[Start of Attachment]
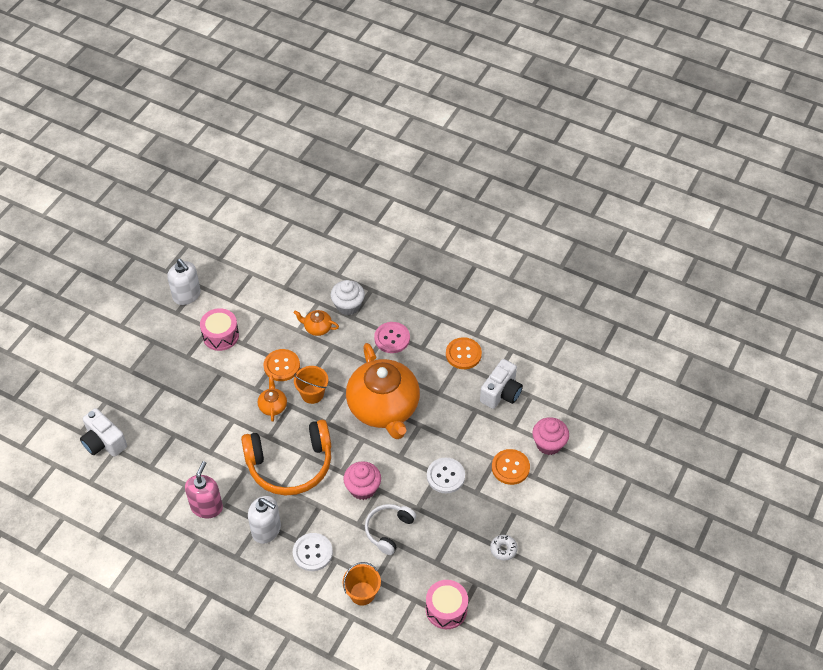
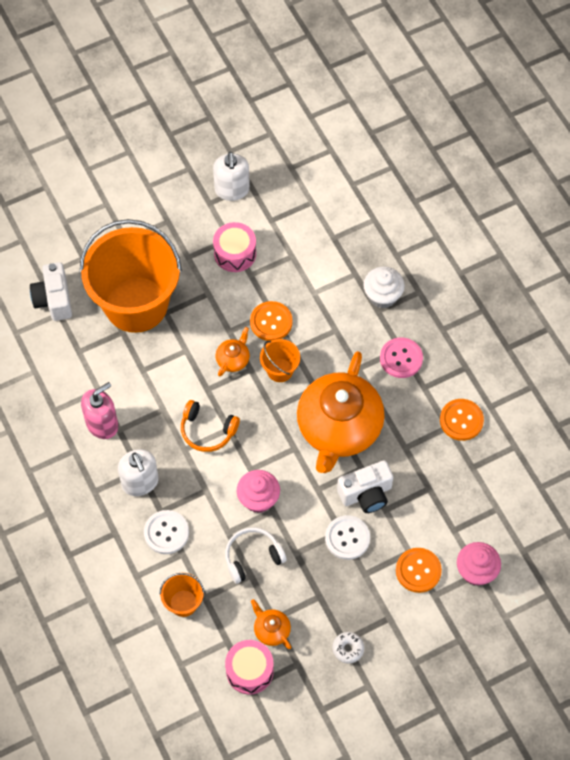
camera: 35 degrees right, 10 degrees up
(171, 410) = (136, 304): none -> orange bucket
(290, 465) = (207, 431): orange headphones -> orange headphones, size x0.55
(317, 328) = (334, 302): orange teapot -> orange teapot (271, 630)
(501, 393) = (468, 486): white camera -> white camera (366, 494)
[End of Attachment]
[Start of Attachment]
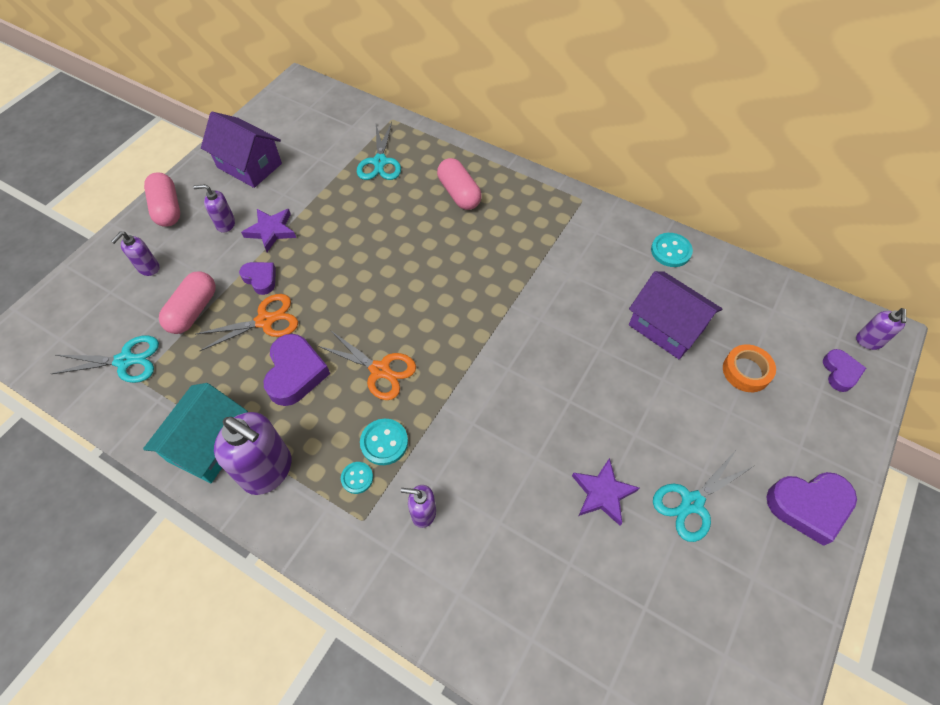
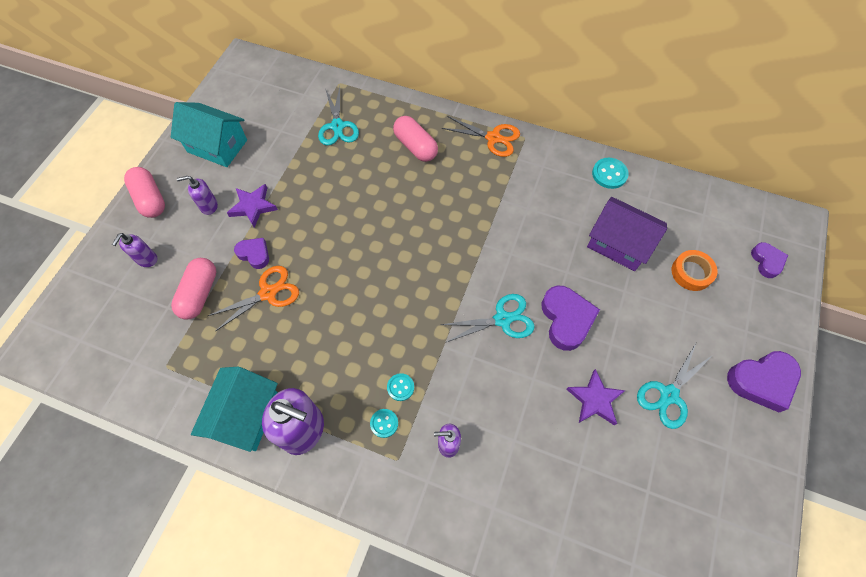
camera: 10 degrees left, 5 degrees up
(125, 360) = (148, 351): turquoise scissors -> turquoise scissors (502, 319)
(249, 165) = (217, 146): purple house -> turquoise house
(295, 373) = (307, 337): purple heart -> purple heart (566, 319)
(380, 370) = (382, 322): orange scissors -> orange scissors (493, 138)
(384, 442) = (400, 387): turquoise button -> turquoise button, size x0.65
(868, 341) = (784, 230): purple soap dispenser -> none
[End of Attachment]
## Required action
Line count for the word "degrees": tally the lines of the records above that hold it and give only that figure.

## Answer for the task
2